Source material Block Start

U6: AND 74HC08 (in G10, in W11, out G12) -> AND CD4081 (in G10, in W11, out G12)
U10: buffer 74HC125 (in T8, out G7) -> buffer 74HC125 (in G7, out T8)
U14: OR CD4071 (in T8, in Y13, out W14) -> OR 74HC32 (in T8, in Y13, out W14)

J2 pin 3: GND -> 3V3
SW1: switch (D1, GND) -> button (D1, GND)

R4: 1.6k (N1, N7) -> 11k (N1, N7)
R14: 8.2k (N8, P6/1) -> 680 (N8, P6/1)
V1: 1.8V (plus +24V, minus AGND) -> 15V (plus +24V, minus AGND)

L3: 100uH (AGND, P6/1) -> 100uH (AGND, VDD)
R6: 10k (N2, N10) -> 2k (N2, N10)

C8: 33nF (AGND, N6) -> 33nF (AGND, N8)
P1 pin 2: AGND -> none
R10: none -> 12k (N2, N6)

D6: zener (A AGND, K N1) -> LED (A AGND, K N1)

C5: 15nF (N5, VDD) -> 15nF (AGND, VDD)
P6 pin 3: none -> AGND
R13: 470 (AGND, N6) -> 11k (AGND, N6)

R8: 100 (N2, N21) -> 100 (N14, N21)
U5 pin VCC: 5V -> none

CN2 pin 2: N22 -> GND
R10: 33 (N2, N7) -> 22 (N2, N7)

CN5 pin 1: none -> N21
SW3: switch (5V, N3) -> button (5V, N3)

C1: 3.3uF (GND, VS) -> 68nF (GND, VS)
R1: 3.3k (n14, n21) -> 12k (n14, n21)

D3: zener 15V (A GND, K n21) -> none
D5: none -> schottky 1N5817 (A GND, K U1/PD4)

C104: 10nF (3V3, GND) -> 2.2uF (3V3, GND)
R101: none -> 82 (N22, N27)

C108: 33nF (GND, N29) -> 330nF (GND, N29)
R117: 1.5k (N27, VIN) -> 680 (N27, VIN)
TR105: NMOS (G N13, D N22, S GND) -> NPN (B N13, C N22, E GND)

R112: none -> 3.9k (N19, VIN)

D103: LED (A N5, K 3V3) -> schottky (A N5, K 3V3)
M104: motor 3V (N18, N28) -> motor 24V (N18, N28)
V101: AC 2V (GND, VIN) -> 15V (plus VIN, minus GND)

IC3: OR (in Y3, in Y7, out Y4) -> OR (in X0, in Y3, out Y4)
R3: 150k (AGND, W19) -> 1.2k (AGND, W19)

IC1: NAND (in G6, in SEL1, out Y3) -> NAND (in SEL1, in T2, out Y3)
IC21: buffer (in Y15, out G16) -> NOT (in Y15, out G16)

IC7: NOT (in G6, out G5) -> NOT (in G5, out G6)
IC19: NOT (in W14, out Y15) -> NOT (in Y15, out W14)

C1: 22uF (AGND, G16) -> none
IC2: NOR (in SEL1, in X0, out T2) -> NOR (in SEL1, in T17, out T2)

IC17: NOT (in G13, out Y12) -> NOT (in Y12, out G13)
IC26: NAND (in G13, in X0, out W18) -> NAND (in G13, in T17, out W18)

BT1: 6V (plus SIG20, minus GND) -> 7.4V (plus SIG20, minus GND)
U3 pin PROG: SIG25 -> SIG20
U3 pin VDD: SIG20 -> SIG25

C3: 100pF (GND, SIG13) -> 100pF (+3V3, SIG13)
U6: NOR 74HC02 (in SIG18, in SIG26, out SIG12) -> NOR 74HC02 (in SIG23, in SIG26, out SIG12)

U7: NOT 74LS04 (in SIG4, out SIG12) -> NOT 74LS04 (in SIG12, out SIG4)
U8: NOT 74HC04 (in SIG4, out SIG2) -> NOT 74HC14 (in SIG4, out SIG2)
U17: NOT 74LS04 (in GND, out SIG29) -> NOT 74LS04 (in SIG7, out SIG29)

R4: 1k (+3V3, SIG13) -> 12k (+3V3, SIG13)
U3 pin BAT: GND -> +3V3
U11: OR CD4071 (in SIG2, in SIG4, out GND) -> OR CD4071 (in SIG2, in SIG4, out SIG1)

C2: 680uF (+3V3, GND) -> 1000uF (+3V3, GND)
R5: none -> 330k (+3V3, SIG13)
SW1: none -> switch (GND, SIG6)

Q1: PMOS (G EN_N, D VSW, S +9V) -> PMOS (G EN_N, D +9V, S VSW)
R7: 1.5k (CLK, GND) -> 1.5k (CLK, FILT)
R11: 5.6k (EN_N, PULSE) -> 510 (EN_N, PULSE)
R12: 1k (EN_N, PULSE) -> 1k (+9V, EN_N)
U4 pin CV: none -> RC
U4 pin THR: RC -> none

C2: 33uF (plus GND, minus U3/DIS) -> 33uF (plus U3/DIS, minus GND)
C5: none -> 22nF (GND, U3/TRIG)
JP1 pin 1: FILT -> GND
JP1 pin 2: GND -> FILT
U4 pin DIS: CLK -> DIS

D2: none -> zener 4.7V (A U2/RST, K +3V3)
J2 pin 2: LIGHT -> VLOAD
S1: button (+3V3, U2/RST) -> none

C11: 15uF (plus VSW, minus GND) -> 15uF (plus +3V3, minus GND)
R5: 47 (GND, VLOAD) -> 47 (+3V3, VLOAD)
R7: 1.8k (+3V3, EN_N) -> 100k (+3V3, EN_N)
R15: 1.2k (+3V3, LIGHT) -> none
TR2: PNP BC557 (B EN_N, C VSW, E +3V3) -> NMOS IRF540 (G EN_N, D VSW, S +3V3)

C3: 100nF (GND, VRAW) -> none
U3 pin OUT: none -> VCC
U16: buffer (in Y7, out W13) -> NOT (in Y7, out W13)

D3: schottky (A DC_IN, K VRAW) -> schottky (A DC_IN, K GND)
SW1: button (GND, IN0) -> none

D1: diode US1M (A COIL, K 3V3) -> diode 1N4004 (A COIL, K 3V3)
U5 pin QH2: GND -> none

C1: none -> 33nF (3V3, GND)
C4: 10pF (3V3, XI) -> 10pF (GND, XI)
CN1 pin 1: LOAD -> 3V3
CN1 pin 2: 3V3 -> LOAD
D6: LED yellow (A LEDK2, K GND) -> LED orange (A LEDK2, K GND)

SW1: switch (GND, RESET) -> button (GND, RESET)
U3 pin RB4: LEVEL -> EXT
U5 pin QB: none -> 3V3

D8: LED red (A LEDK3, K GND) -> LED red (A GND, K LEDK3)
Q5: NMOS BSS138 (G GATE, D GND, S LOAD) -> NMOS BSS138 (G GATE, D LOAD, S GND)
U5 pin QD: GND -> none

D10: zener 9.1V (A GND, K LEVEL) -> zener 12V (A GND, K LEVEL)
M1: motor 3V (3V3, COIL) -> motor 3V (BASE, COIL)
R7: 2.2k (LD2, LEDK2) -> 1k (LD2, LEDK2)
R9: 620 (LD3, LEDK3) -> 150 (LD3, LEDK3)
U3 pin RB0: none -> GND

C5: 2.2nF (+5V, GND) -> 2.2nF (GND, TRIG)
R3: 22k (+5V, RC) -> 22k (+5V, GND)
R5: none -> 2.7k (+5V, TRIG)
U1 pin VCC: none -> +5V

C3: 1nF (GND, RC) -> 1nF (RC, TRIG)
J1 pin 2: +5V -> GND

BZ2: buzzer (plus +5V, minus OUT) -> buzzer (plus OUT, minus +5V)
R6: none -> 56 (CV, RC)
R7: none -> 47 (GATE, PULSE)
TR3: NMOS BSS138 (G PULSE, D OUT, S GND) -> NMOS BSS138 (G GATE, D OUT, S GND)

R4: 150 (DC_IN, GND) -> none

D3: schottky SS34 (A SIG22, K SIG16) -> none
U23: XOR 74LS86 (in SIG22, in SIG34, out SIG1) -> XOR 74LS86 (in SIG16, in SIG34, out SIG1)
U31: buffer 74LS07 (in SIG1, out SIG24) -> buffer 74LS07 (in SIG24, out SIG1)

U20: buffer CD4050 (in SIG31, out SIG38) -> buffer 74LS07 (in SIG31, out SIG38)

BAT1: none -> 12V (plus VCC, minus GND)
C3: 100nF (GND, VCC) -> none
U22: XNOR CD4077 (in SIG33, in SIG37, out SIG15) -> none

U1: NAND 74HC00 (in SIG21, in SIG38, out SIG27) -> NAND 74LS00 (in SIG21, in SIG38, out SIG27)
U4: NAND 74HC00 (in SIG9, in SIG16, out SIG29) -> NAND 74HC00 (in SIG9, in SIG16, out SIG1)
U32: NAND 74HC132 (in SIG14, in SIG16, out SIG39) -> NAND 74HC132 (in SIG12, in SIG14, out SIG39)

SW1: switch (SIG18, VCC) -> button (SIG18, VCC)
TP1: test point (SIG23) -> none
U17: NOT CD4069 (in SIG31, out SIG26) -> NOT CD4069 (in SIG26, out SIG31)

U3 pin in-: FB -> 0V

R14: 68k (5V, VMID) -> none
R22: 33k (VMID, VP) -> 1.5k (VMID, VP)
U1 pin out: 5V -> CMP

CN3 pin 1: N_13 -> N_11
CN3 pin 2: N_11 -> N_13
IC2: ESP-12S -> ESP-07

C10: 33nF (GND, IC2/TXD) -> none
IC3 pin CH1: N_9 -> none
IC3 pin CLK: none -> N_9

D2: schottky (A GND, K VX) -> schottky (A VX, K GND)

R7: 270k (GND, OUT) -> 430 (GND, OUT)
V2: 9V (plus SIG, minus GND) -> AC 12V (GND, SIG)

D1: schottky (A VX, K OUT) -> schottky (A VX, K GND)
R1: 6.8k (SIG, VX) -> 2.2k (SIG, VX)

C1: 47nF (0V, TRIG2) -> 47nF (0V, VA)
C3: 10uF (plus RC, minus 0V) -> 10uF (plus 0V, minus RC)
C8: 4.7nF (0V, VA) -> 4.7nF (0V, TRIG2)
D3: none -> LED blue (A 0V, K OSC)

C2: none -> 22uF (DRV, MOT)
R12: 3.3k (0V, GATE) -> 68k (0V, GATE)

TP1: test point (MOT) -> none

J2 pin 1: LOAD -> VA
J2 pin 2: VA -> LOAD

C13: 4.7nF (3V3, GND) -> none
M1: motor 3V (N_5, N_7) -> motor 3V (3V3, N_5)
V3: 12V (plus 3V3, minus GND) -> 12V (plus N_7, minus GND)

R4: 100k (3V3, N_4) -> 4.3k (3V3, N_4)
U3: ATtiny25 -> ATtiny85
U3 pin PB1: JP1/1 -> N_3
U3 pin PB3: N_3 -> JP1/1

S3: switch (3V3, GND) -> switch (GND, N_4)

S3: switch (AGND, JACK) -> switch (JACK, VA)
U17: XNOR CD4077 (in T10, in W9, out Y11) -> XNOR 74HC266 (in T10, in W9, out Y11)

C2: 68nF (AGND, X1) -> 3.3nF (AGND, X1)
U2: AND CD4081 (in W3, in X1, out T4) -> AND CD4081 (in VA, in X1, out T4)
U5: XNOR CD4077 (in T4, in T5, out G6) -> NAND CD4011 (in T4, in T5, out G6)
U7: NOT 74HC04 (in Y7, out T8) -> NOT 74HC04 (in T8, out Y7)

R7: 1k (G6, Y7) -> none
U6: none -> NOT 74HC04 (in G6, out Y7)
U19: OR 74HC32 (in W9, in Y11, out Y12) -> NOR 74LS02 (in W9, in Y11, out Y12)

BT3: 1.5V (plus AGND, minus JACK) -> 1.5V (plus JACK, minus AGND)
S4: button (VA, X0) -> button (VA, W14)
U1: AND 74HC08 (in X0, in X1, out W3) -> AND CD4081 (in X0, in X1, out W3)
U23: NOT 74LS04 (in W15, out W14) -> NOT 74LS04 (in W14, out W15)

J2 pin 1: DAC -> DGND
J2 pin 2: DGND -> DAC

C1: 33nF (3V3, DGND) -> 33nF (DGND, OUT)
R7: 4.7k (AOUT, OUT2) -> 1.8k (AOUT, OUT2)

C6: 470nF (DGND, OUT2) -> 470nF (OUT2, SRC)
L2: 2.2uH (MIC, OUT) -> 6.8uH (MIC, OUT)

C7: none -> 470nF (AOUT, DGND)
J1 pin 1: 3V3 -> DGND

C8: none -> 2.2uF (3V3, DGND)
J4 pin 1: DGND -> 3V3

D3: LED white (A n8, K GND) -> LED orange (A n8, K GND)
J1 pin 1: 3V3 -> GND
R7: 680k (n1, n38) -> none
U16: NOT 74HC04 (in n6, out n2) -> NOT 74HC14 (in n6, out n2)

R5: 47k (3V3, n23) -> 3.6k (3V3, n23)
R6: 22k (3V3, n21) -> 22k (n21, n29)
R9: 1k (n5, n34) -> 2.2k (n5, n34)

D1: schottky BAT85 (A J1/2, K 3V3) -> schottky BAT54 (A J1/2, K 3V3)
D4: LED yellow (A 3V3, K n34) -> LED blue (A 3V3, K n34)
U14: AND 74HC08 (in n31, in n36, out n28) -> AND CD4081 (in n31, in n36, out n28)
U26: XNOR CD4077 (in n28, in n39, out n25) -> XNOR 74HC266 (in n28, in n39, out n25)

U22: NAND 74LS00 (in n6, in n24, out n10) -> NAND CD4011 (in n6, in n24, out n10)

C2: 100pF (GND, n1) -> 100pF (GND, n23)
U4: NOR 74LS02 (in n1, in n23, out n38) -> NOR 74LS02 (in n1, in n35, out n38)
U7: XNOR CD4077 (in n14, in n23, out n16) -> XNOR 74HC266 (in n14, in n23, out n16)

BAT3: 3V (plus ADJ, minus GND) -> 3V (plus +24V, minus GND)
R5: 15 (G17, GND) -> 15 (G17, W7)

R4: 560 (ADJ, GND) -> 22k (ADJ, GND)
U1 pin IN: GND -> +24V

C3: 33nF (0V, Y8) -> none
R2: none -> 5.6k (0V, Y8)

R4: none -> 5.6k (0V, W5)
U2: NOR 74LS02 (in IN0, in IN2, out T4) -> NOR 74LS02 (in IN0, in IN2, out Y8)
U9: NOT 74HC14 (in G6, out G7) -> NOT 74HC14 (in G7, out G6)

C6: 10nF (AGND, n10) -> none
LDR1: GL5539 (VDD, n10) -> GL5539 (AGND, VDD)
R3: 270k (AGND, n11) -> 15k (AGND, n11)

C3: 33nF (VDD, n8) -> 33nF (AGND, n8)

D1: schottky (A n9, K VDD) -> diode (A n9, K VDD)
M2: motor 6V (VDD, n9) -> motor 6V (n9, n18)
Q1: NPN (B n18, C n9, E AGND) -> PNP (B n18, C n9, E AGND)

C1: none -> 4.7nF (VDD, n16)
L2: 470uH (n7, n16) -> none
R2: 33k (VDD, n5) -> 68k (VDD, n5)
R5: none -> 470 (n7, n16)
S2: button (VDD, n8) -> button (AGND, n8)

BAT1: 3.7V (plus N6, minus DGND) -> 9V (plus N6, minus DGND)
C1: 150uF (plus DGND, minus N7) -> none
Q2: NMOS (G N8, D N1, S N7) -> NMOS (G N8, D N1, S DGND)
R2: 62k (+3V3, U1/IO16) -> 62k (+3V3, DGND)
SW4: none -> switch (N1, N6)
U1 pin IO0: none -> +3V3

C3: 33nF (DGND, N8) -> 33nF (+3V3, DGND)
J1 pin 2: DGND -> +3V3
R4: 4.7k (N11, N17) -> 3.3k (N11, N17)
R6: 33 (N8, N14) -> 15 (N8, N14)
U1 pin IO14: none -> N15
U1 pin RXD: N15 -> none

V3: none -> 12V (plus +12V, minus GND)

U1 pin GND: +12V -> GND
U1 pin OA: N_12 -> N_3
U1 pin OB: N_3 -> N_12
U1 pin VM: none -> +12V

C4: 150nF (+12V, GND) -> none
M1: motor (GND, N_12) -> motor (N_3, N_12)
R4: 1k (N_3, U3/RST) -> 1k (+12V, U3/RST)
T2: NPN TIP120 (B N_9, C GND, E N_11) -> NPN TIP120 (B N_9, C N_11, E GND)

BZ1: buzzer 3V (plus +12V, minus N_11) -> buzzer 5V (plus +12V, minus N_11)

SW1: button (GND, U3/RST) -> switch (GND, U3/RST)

Source material Block End

Using the data above, repeat exactly the lines that begin at the line with "C13: 4.7nF (3V3, GND) -> none" and end at the line with "BAT3: 3V (plus", both ends included.

C13: 4.7nF (3V3, GND) -> none
M1: motor 3V (N_5, N_7) -> motor 3V (3V3, N_5)
V3: 12V (plus 3V3, minus GND) -> 12V (plus N_7, minus GND)

R4: 100k (3V3, N_4) -> 4.3k (3V3, N_4)
U3: ATtiny25 -> ATtiny85
U3 pin PB1: JP1/1 -> N_3
U3 pin PB3: N_3 -> JP1/1

S3: switch (3V3, GND) -> switch (GND, N_4)

S3: switch (AGND, JACK) -> switch (JACK, VA)
U17: XNOR CD4077 (in T10, in W9, out Y11) -> XNOR 74HC266 (in T10, in W9, out Y11)

C2: 68nF (AGND, X1) -> 3.3nF (AGND, X1)
U2: AND CD4081 (in W3, in X1, out T4) -> AND CD4081 (in VA, in X1, out T4)
U5: XNOR CD4077 (in T4, in T5, out G6) -> NAND CD4011 (in T4, in T5, out G6)
U7: NOT 74HC04 (in Y7, out T8) -> NOT 74HC04 (in T8, out Y7)

R7: 1k (G6, Y7) -> none
U6: none -> NOT 74HC04 (in G6, out Y7)
U19: OR 74HC32 (in W9, in Y11, out Y12) -> NOR 74LS02 (in W9, in Y11, out Y12)

BT3: 1.5V (plus AGND, minus JACK) -> 1.5V (plus JACK, minus AGND)
S4: button (VA, X0) -> button (VA, W14)
U1: AND 74HC08 (in X0, in X1, out W3) -> AND CD4081 (in X0, in X1, out W3)
U23: NOT 74LS04 (in W15, out W14) -> NOT 74LS04 (in W14, out W15)

J2 pin 1: DAC -> DGND
J2 pin 2: DGND -> DAC

C1: 33nF (3V3, DGND) -> 33nF (DGND, OUT)
R7: 4.7k (AOUT, OUT2) -> 1.8k (AOUT, OUT2)

C6: 470nF (DGND, OUT2) -> 470nF (OUT2, SRC)
L2: 2.2uH (MIC, OUT) -> 6.8uH (MIC, OUT)

C7: none -> 470nF (AOUT, DGND)
J1 pin 1: 3V3 -> DGND

C8: none -> 2.2uF (3V3, DGND)
J4 pin 1: DGND -> 3V3

D3: LED white (A n8, K GND) -> LED orange (A n8, K GND)
J1 pin 1: 3V3 -> GND
R7: 680k (n1, n38) -> none
U16: NOT 74HC04 (in n6, out n2) -> NOT 74HC14 (in n6, out n2)

R5: 47k (3V3, n23) -> 3.6k (3V3, n23)
R6: 22k (3V3, n21) -> 22k (n21, n29)
R9: 1k (n5, n34) -> 2.2k (n5, n34)

D1: schottky BAT85 (A J1/2, K 3V3) -> schottky BAT54 (A J1/2, K 3V3)
D4: LED yellow (A 3V3, K n34) -> LED blue (A 3V3, K n34)
U14: AND 74HC08 (in n31, in n36, out n28) -> AND CD4081 (in n31, in n36, out n28)
U26: XNOR CD4077 (in n28, in n39, out n25) -> XNOR 74HC266 (in n28, in n39, out n25)

U22: NAND 74LS00 (in n6, in n24, out n10) -> NAND CD4011 (in n6, in n24, out n10)

C2: 100pF (GND, n1) -> 100pF (GND, n23)
U4: NOR 74LS02 (in n1, in n23, out n38) -> NOR 74LS02 (in n1, in n35, out n38)
U7: XNOR CD4077 (in n14, in n23, out n16) -> XNOR 74HC266 (in n14, in n23, out n16)

BAT3: 3V (plus ADJ, minus GND) -> 3V (plus +24V, minus GND)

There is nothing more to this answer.